┌──

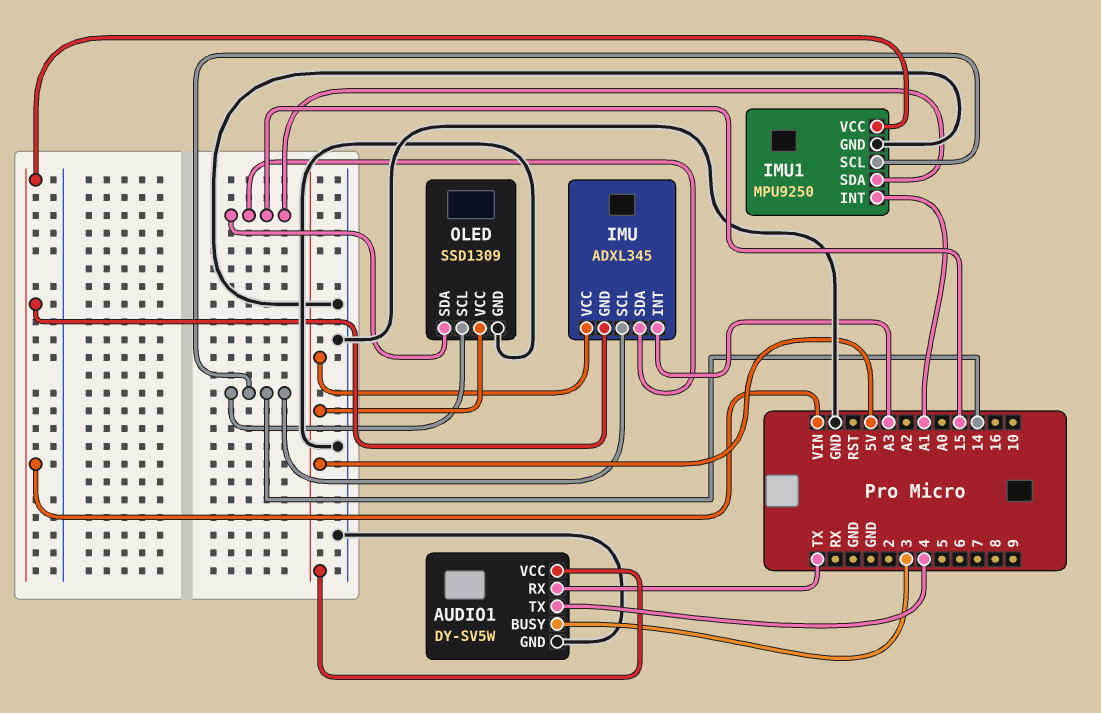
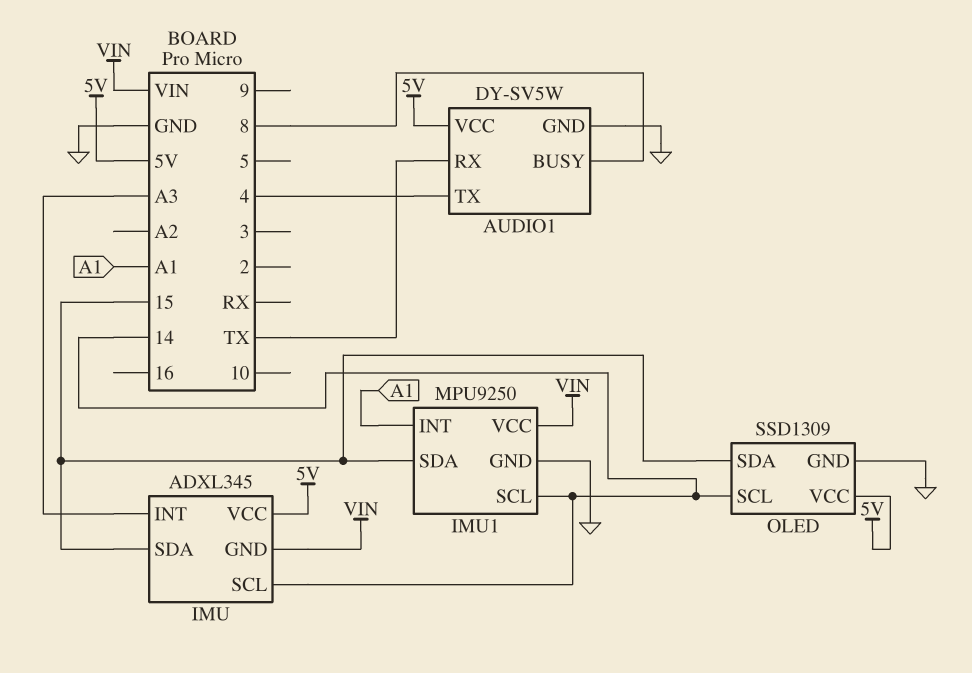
AUDIO1 pin BUSY: 3 -> 8

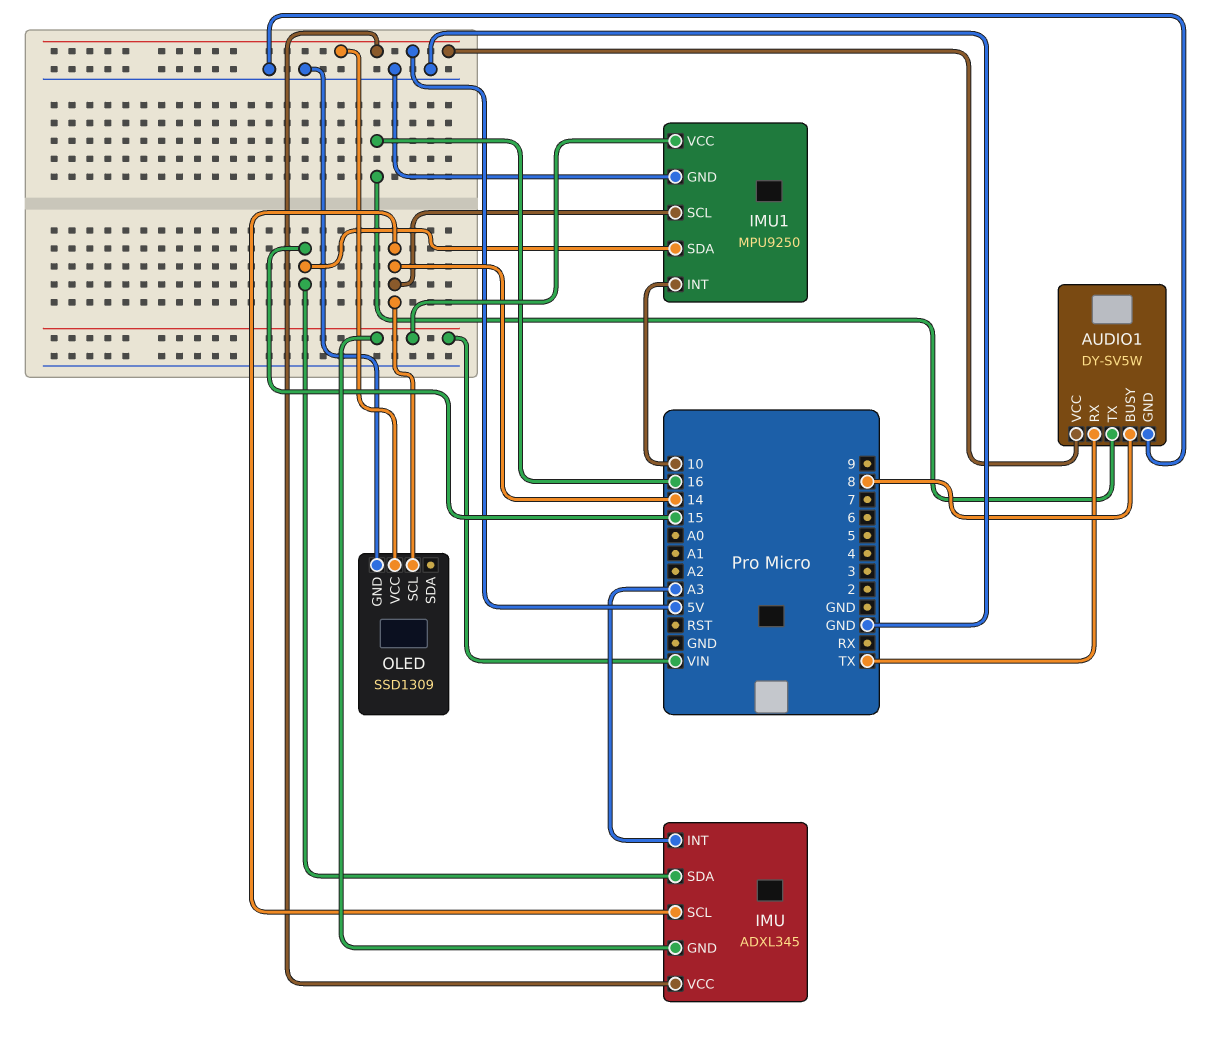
AUDIO1 pin TX: 4 -> 16
IMU1 pin INT: A1 -> 10
OLED pin SDA: 15 -> none

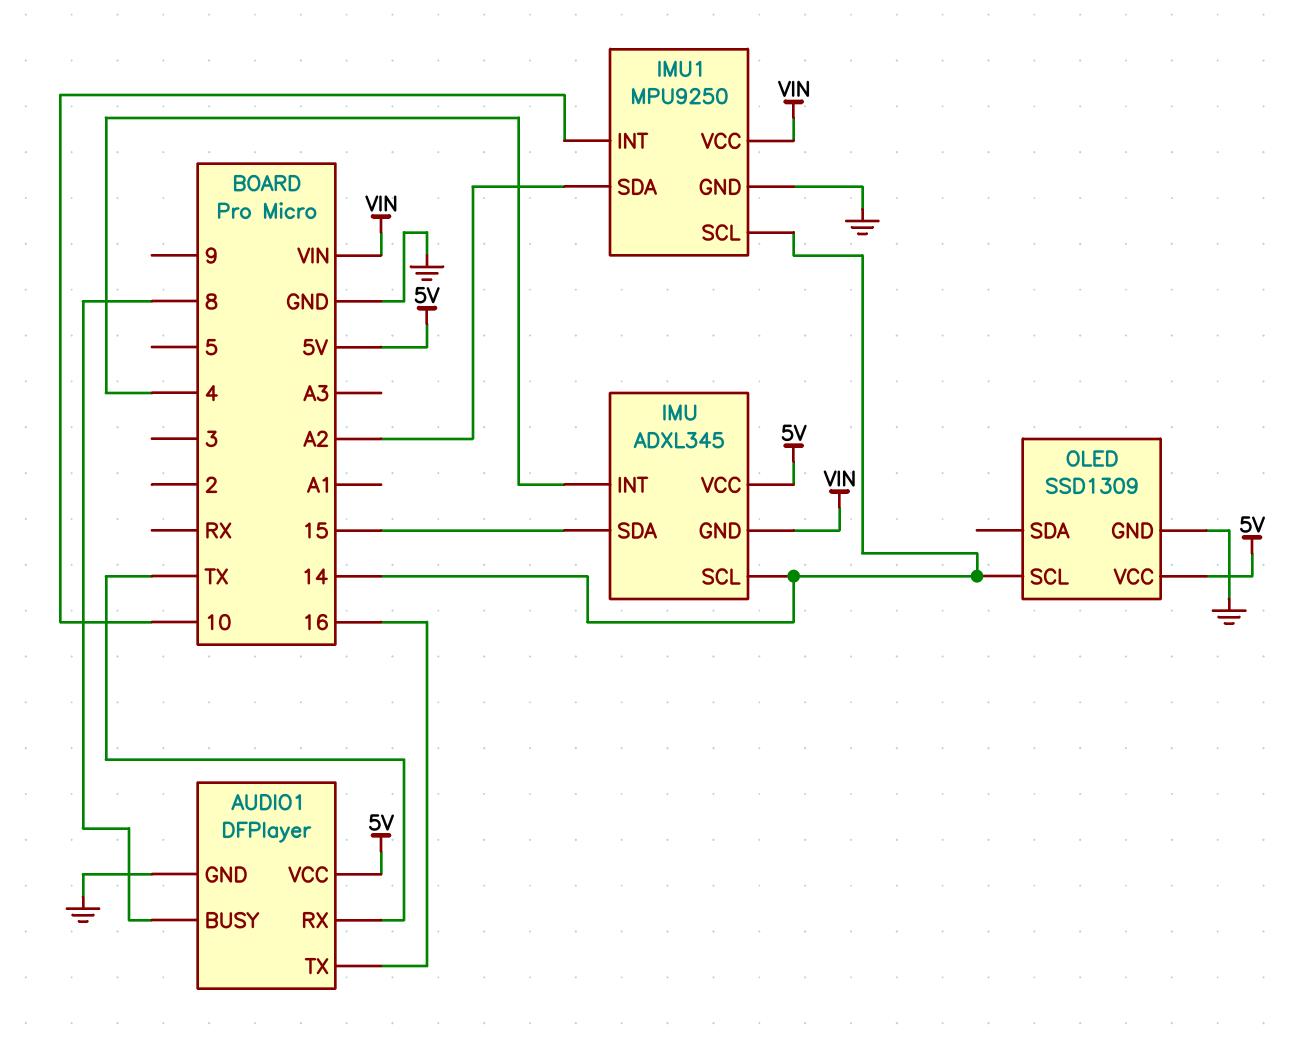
AUDIO1: DY-SV5W -> DFPlayer
IMU pin INT: A3 -> 4
IMU1 pin SDA: 15 -> A2

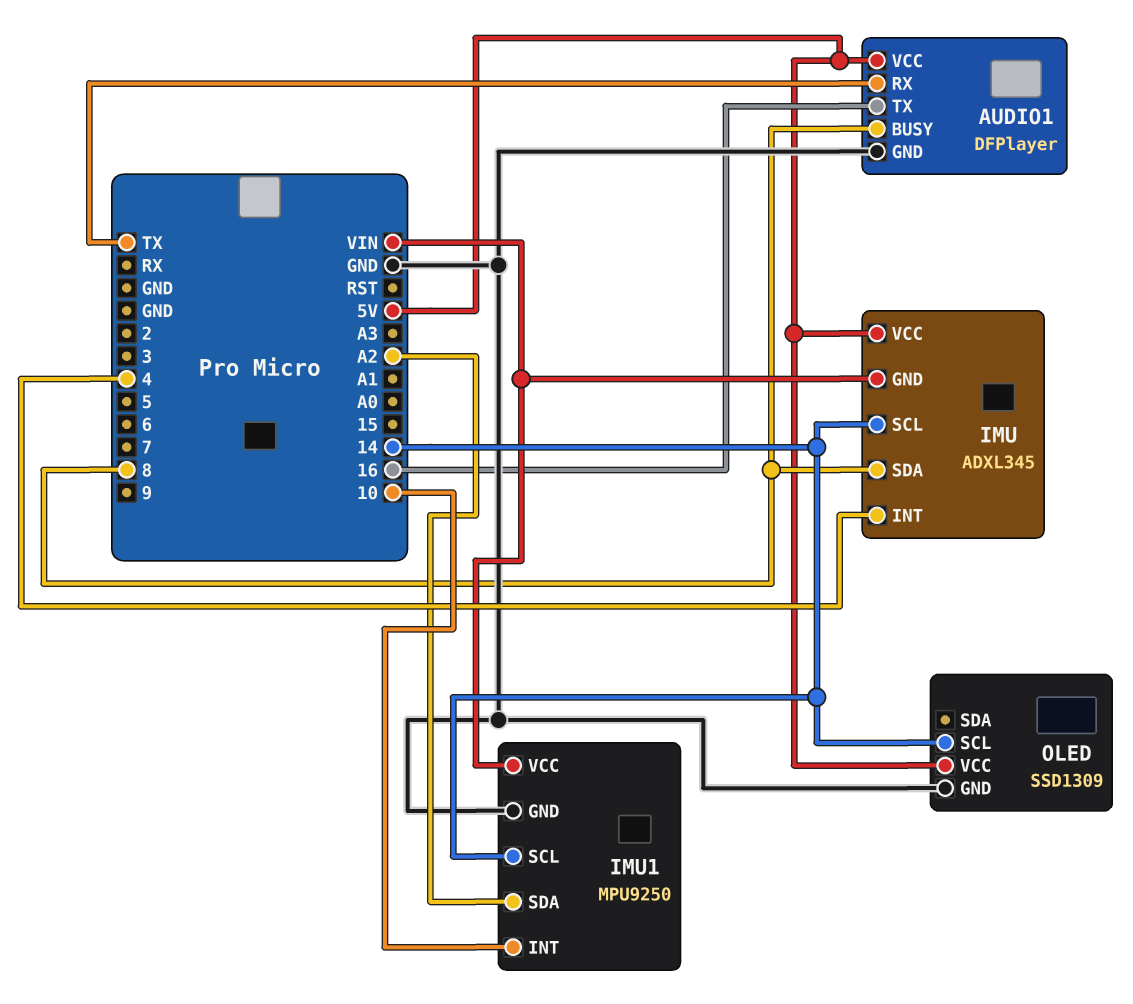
IMU pin SDA: 15 -> 8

└──

- WHAT THE EXERCISE ASKS:
Leaving out the pictures, please transcribe exactly the lines from the one that holds "AUDIO1 pin TX: 4 -> 16" through the last line of the entries above, both included.

- TASK RESULT:
AUDIO1 pin TX: 4 -> 16
IMU1 pin INT: A1 -> 10
OLED pin SDA: 15 -> none

AUDIO1: DY-SV5W -> DFPlayer
IMU pin INT: A3 -> 4
IMU1 pin SDA: 15 -> A2

IMU pin SDA: 15 -> 8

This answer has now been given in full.